======== Verilen satırlar
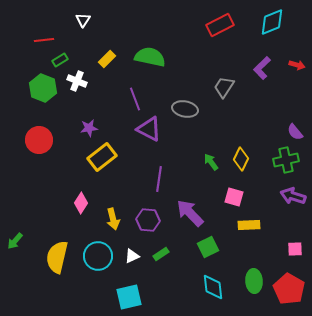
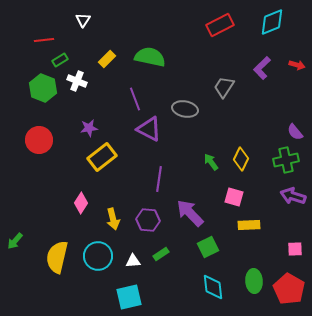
white triangle at (132, 256): moved 1 px right, 5 px down; rotated 21 degrees clockwise
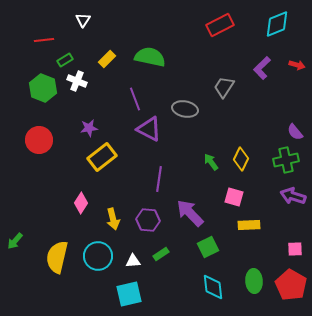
cyan diamond at (272, 22): moved 5 px right, 2 px down
green rectangle at (60, 60): moved 5 px right
red pentagon at (289, 289): moved 2 px right, 4 px up
cyan square at (129, 297): moved 3 px up
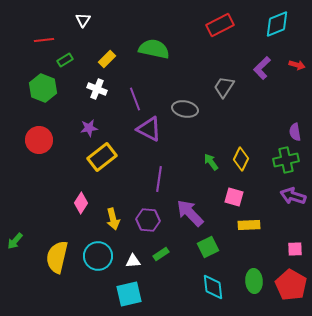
green semicircle at (150, 57): moved 4 px right, 8 px up
white cross at (77, 81): moved 20 px right, 8 px down
purple semicircle at (295, 132): rotated 30 degrees clockwise
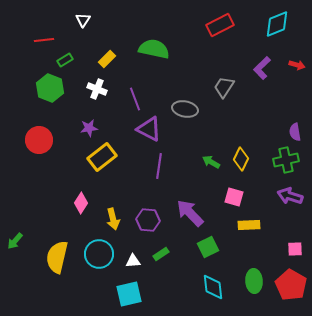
green hexagon at (43, 88): moved 7 px right
green arrow at (211, 162): rotated 24 degrees counterclockwise
purple line at (159, 179): moved 13 px up
purple arrow at (293, 196): moved 3 px left
cyan circle at (98, 256): moved 1 px right, 2 px up
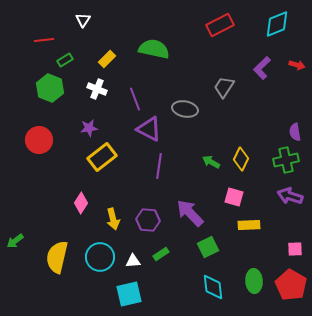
green arrow at (15, 241): rotated 12 degrees clockwise
cyan circle at (99, 254): moved 1 px right, 3 px down
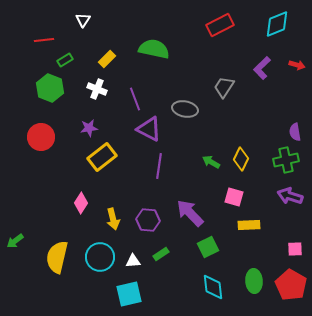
red circle at (39, 140): moved 2 px right, 3 px up
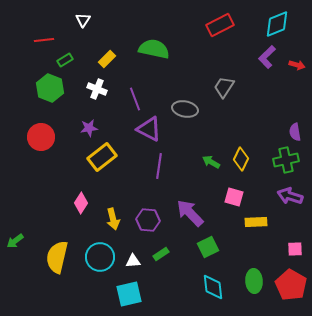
purple L-shape at (262, 68): moved 5 px right, 11 px up
yellow rectangle at (249, 225): moved 7 px right, 3 px up
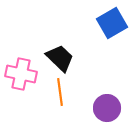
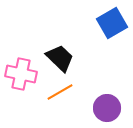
orange line: rotated 68 degrees clockwise
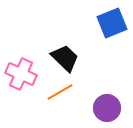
blue square: rotated 8 degrees clockwise
black trapezoid: moved 5 px right
pink cross: rotated 12 degrees clockwise
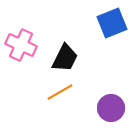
black trapezoid: rotated 72 degrees clockwise
pink cross: moved 29 px up
purple circle: moved 4 px right
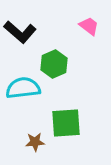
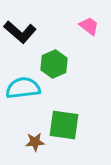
green square: moved 2 px left, 2 px down; rotated 12 degrees clockwise
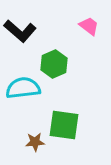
black L-shape: moved 1 px up
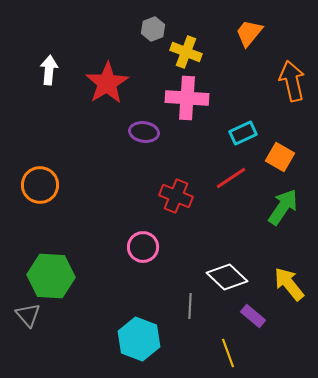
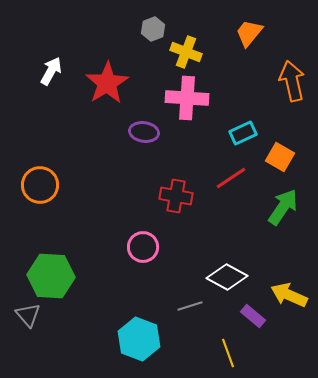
white arrow: moved 2 px right, 1 px down; rotated 24 degrees clockwise
red cross: rotated 12 degrees counterclockwise
white diamond: rotated 15 degrees counterclockwise
yellow arrow: moved 11 px down; rotated 27 degrees counterclockwise
gray line: rotated 70 degrees clockwise
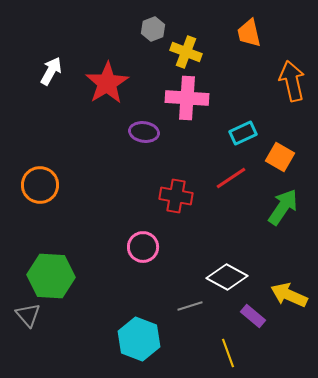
orange trapezoid: rotated 52 degrees counterclockwise
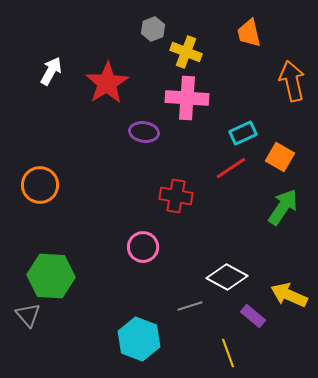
red line: moved 10 px up
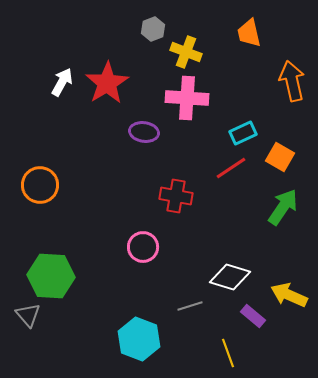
white arrow: moved 11 px right, 11 px down
white diamond: moved 3 px right; rotated 12 degrees counterclockwise
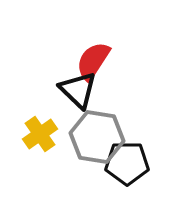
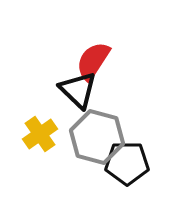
gray hexagon: rotated 6 degrees clockwise
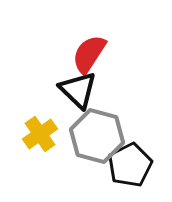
red semicircle: moved 4 px left, 7 px up
gray hexagon: moved 1 px up
black pentagon: moved 3 px right, 2 px down; rotated 27 degrees counterclockwise
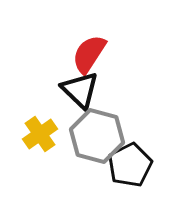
black triangle: moved 2 px right
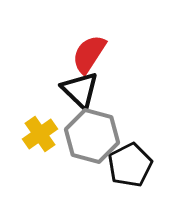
gray hexagon: moved 5 px left
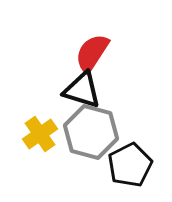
red semicircle: moved 3 px right, 1 px up
black triangle: moved 2 px right; rotated 27 degrees counterclockwise
gray hexagon: moved 1 px left, 4 px up
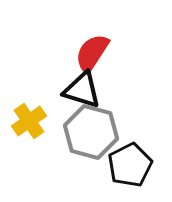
yellow cross: moved 11 px left, 13 px up
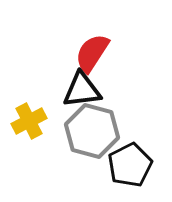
black triangle: rotated 24 degrees counterclockwise
yellow cross: rotated 8 degrees clockwise
gray hexagon: moved 1 px right, 1 px up
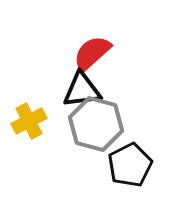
red semicircle: rotated 15 degrees clockwise
gray hexagon: moved 4 px right, 7 px up
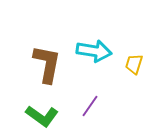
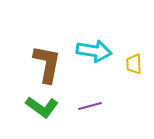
yellow trapezoid: rotated 20 degrees counterclockwise
purple line: rotated 40 degrees clockwise
green L-shape: moved 9 px up
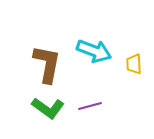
cyan arrow: rotated 12 degrees clockwise
green L-shape: moved 6 px right, 1 px down
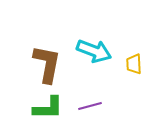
green L-shape: rotated 36 degrees counterclockwise
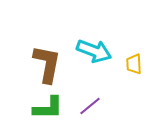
purple line: rotated 25 degrees counterclockwise
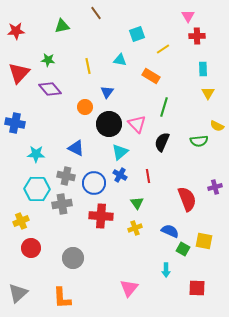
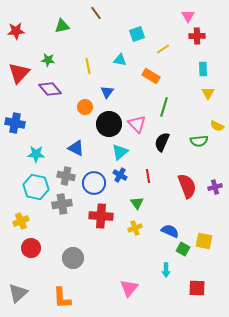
cyan hexagon at (37, 189): moved 1 px left, 2 px up; rotated 10 degrees clockwise
red semicircle at (187, 199): moved 13 px up
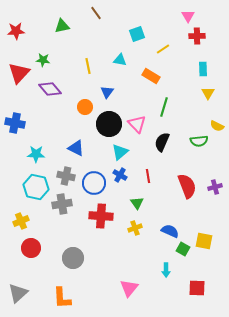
green star at (48, 60): moved 5 px left
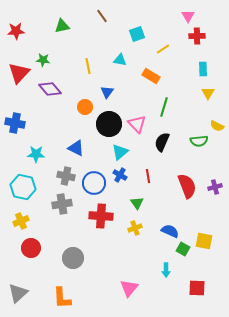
brown line at (96, 13): moved 6 px right, 3 px down
cyan hexagon at (36, 187): moved 13 px left
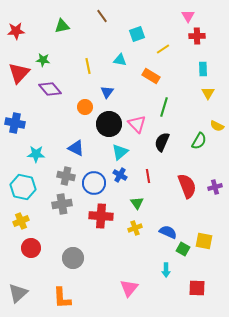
green semicircle at (199, 141): rotated 54 degrees counterclockwise
blue semicircle at (170, 231): moved 2 px left, 1 px down
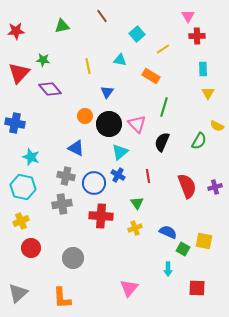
cyan square at (137, 34): rotated 21 degrees counterclockwise
orange circle at (85, 107): moved 9 px down
cyan star at (36, 154): moved 5 px left, 3 px down; rotated 18 degrees clockwise
blue cross at (120, 175): moved 2 px left
cyan arrow at (166, 270): moved 2 px right, 1 px up
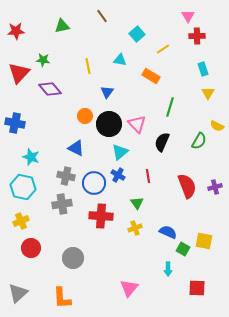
cyan rectangle at (203, 69): rotated 16 degrees counterclockwise
green line at (164, 107): moved 6 px right
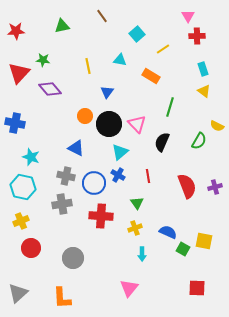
yellow triangle at (208, 93): moved 4 px left, 2 px up; rotated 24 degrees counterclockwise
cyan arrow at (168, 269): moved 26 px left, 15 px up
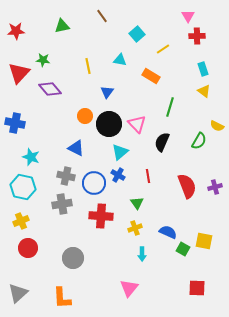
red circle at (31, 248): moved 3 px left
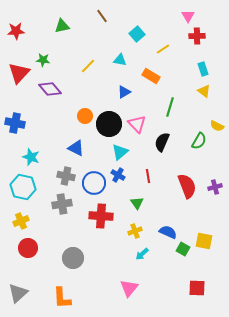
yellow line at (88, 66): rotated 56 degrees clockwise
blue triangle at (107, 92): moved 17 px right; rotated 24 degrees clockwise
yellow cross at (135, 228): moved 3 px down
cyan arrow at (142, 254): rotated 48 degrees clockwise
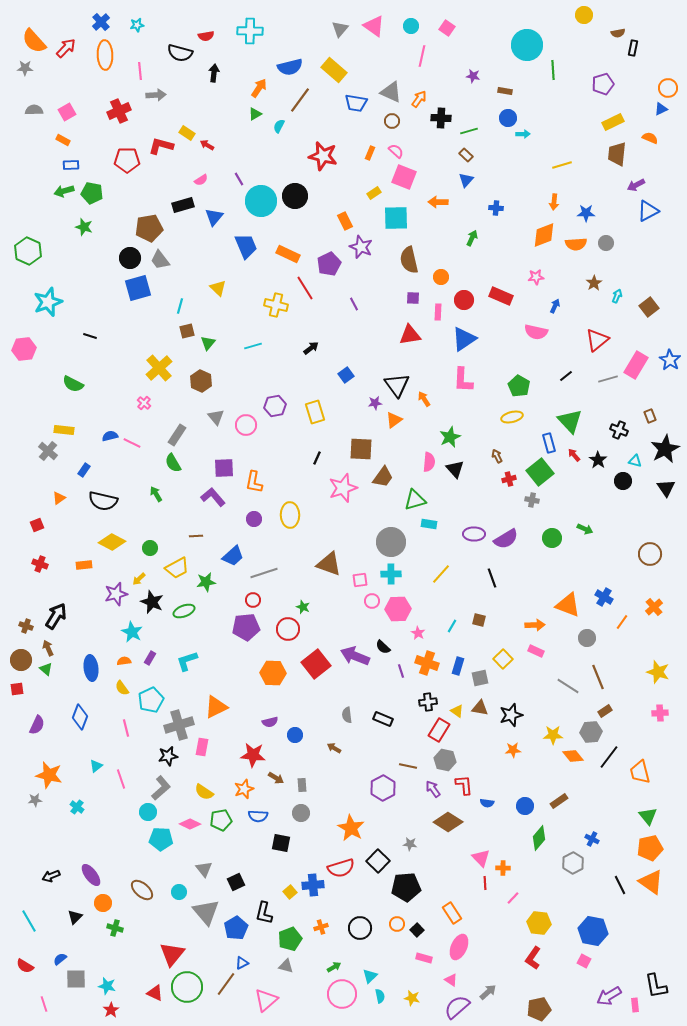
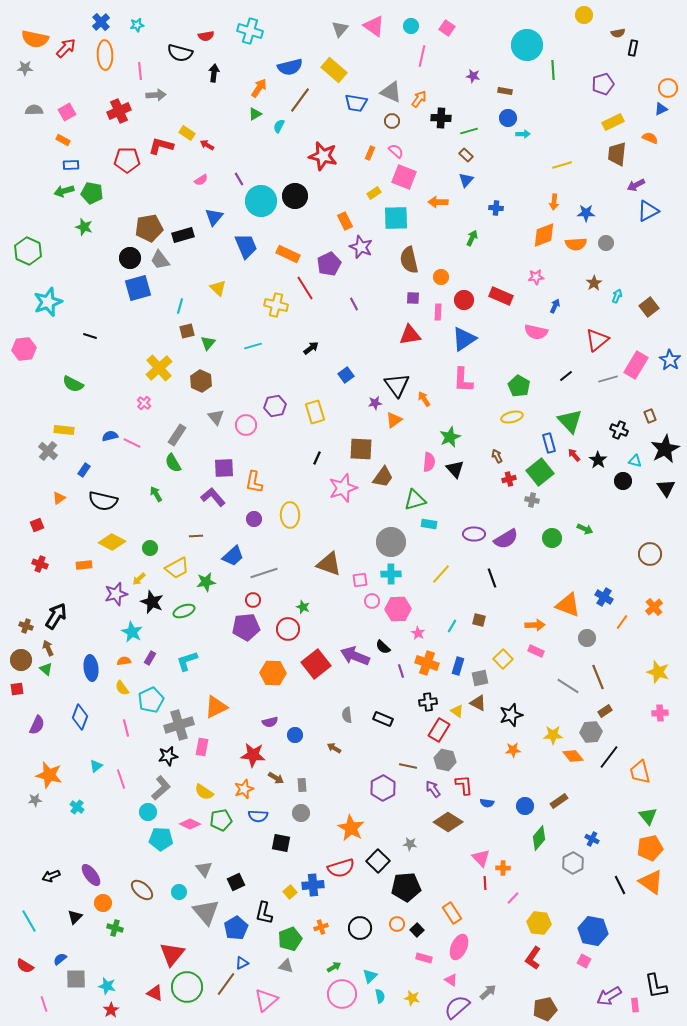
cyan cross at (250, 31): rotated 15 degrees clockwise
orange semicircle at (34, 41): moved 1 px right, 2 px up; rotated 36 degrees counterclockwise
black rectangle at (183, 205): moved 30 px down
brown triangle at (480, 708): moved 2 px left, 5 px up; rotated 18 degrees clockwise
brown pentagon at (539, 1009): moved 6 px right
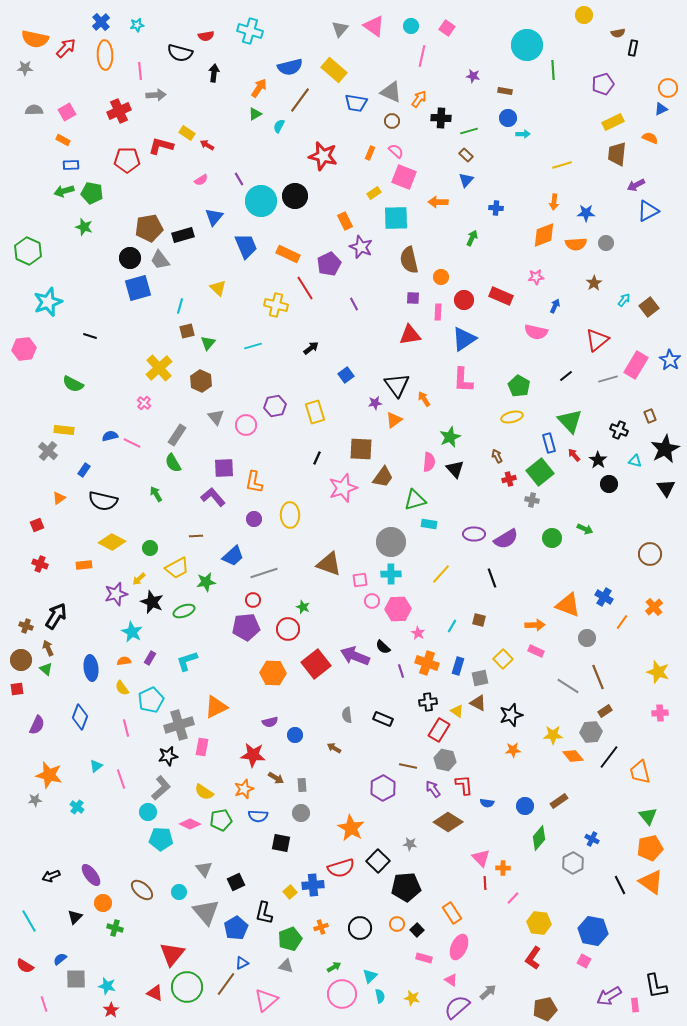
cyan arrow at (617, 296): moved 7 px right, 4 px down; rotated 16 degrees clockwise
black circle at (623, 481): moved 14 px left, 3 px down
================
Alıştırma yönergesi. Tüm satırları, geçtiği her yerde "semicircle" yerine "half circle" koyup başka hiçbir şeye dokunmadan yeniden yazın. Resim satırlarını yanıta almayın.

Çözüm.
white triangle at (132, 256): moved 1 px right, 5 px down; rotated 21 degrees clockwise
cyan diamond at (272, 22): moved 5 px right, 2 px down
green rectangle at (60, 60): moved 5 px right
red pentagon at (289, 289): moved 2 px right, 4 px up
cyan square at (129, 297): moved 3 px up
green half circle at (150, 57): moved 4 px right, 8 px up
white cross at (77, 81): moved 20 px right, 8 px down
purple half circle at (295, 132): rotated 30 degrees clockwise
green hexagon at (43, 88): moved 7 px right
green arrow at (211, 162): rotated 24 degrees counterclockwise
purple line at (159, 179): moved 13 px up
purple arrow at (293, 196): moved 3 px left
cyan circle at (98, 256): moved 1 px right, 2 px up
green arrow at (15, 241): rotated 12 degrees clockwise
cyan circle at (99, 254): moved 1 px right, 3 px down
red circle at (39, 140): moved 2 px right, 3 px up
purple L-shape at (262, 68): moved 5 px right, 11 px up
yellow rectangle at (249, 225): moved 7 px right, 3 px up
orange line: rotated 68 degrees clockwise
blue square: rotated 8 degrees clockwise
black trapezoid: moved 5 px right
pink cross: rotated 12 degrees clockwise
black trapezoid: rotated 72 degrees clockwise
pink cross: moved 29 px up
purple circle: moved 4 px right
green square: moved 2 px left, 2 px down; rotated 12 degrees clockwise
black L-shape: moved 1 px up
white arrow: moved 2 px right, 1 px down; rotated 24 degrees clockwise
red cross: rotated 12 degrees counterclockwise
white diamond: rotated 15 degrees counterclockwise
yellow arrow: moved 11 px down; rotated 27 degrees counterclockwise
gray line: rotated 70 degrees clockwise
orange trapezoid: rotated 52 degrees counterclockwise
red line: moved 10 px up
white arrow: moved 11 px right, 11 px down
white diamond: moved 3 px right; rotated 12 degrees counterclockwise
gray hexagon: rotated 6 degrees clockwise
red half circle: moved 4 px left, 7 px up
gray hexagon: moved 1 px up
black pentagon: moved 3 px right, 2 px down; rotated 27 degrees counterclockwise
black triangle: moved 2 px right
gray hexagon: moved 5 px left
red half circle: moved 3 px right, 1 px up
black triangle: moved 2 px right; rotated 27 degrees counterclockwise
gray hexagon: moved 1 px left, 4 px up
yellow cross: moved 11 px left, 13 px up
black triangle: rotated 24 degrees counterclockwise
yellow cross: rotated 8 degrees clockwise
gray hexagon: moved 1 px right, 1 px up
red half circle: rotated 15 degrees clockwise
gray hexagon: moved 4 px right, 7 px up
yellow trapezoid: rotated 20 degrees counterclockwise
purple line: rotated 40 degrees clockwise
green L-shape: moved 9 px up
cyan arrow: rotated 12 degrees clockwise
green L-shape: moved 6 px right, 1 px down
green L-shape: rotated 36 degrees counterclockwise
purple line: rotated 25 degrees counterclockwise
cyan hexagon at (37, 189): moved 1 px left, 2 px up; rotated 10 degrees clockwise
red half circle at (187, 199): moved 13 px up
green star at (48, 60): moved 5 px left
brown line at (96, 13): moved 6 px right, 3 px down
cyan hexagon at (36, 187): moved 13 px left
green half circle at (199, 141): rotated 54 degrees counterclockwise
blue half circle at (170, 231): moved 2 px left, 1 px down
cyan square at (137, 34): rotated 21 degrees counterclockwise
orange circle at (85, 107): moved 9 px down
cyan star at (36, 154): moved 5 px left, 3 px down; rotated 18 degrees clockwise
blue cross at (120, 175): moved 2 px left
cyan arrow at (166, 270): moved 2 px right, 1 px up
cyan rectangle at (203, 69): rotated 16 degrees counterclockwise
green line at (164, 107): moved 6 px right
yellow triangle at (208, 93): moved 4 px left, 2 px up; rotated 24 degrees counterclockwise
cyan arrow at (168, 269): moved 26 px left, 15 px up
red circle at (31, 248): moved 3 px left
yellow line at (88, 66): rotated 56 degrees clockwise
blue triangle at (107, 92): moved 17 px right; rotated 24 degrees clockwise
yellow cross at (135, 228): moved 3 px down
cyan arrow at (142, 254): rotated 48 degrees clockwise
cyan cross at (250, 31): rotated 15 degrees clockwise
orange half circle at (34, 41): moved 1 px right, 2 px up; rotated 36 degrees counterclockwise
black rectangle at (183, 205): moved 30 px down
brown triangle at (480, 708): moved 2 px left, 5 px up; rotated 18 degrees clockwise
brown pentagon at (539, 1009): moved 6 px right
cyan arrow at (617, 296): moved 7 px right, 4 px down; rotated 16 degrees clockwise
black circle at (623, 481): moved 14 px left, 3 px down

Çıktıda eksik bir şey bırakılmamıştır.